Records shown =
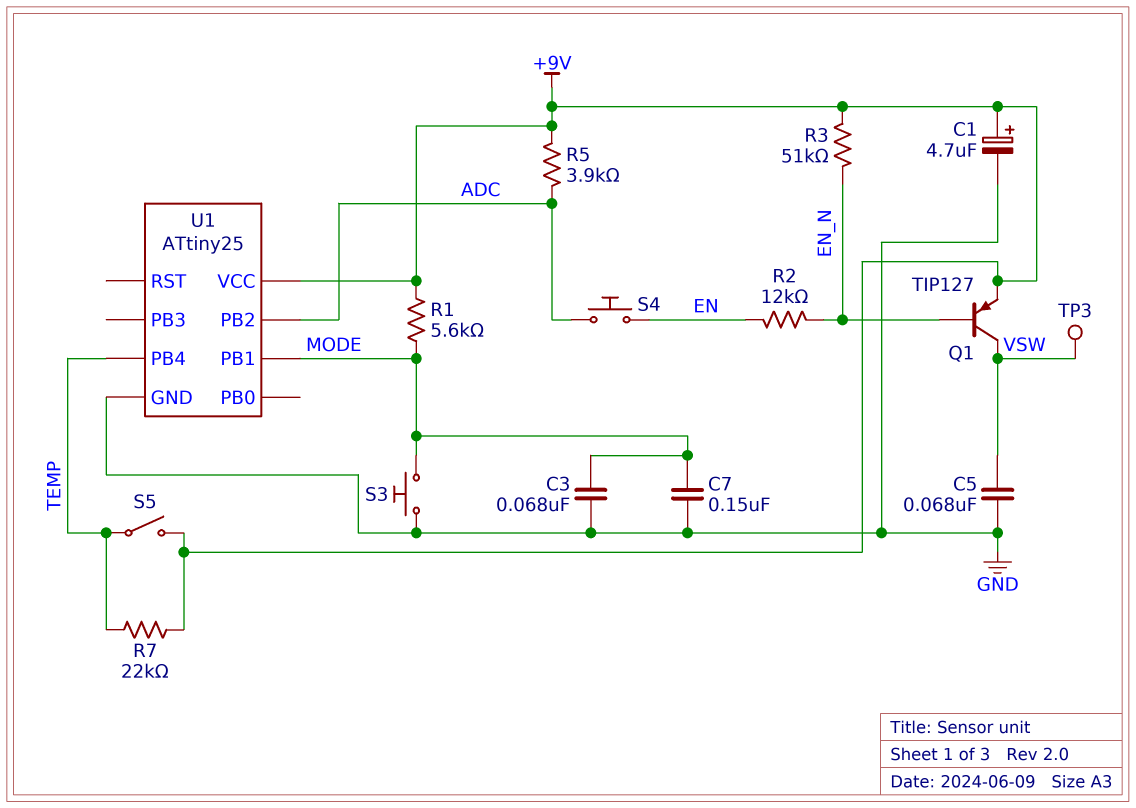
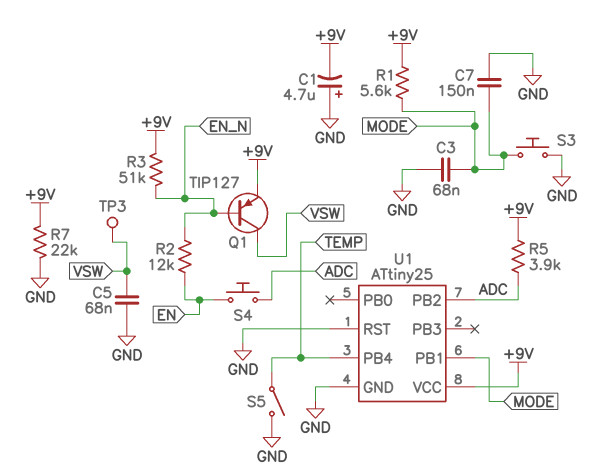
C1: 4.7uF (plus +9V, minus GND) -> 4.7uF (plus GND, minus +9V)
R7: 22k (+9V, TEMP) -> 22k (+9V, GND)
S5: switch (+9V, TEMP) -> switch (GND, TEMP)
U1 pin RST: none -> GND

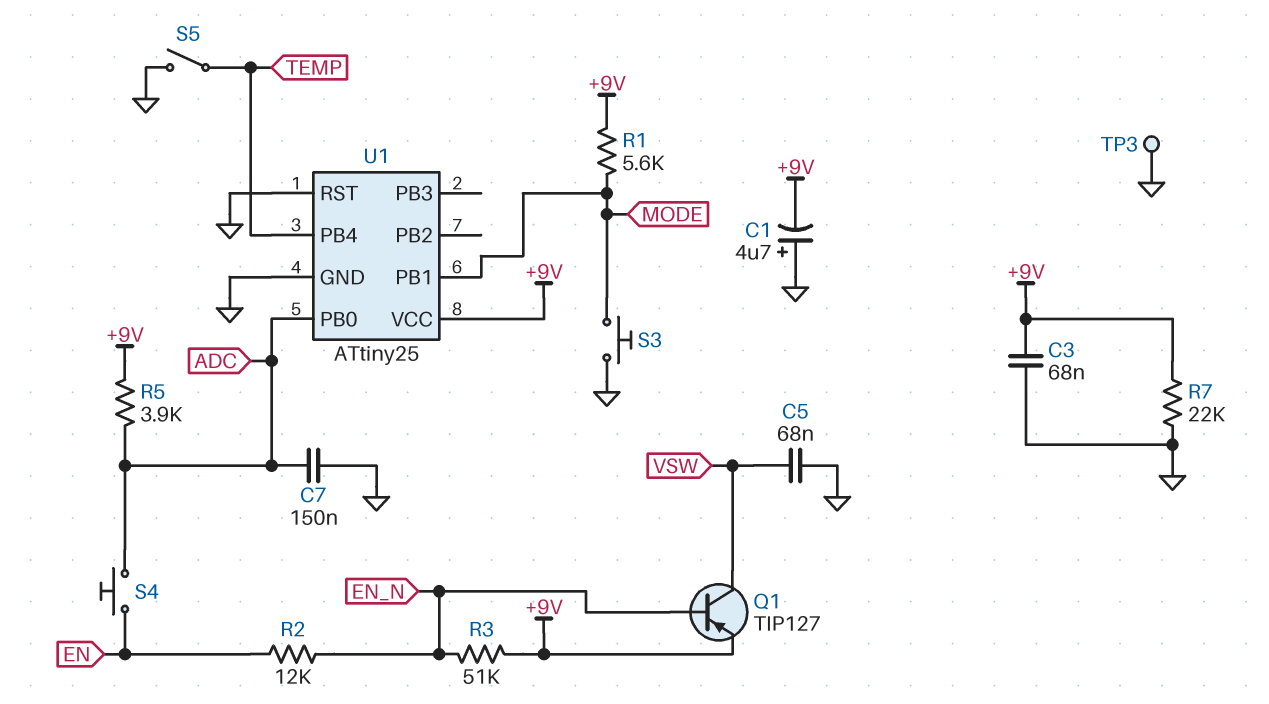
C3: 68nF (GND, MODE) -> 68nF (+9V, GND)
C7: 150nF (GND, MODE) -> 150nF (ADC, GND)
TP3: test point (VSW) -> test point (GND)
U1 pin PB0: none -> ADC
U1 pin PB2: ADC -> none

How to complete this task =
The expected output is every line of the records in which the string "TEMP" appears.

Output for this exercise =
R7: 22k (+9V, TEMP) -> 22k (+9V, GND)
S5: switch (+9V, TEMP) -> switch (GND, TEMP)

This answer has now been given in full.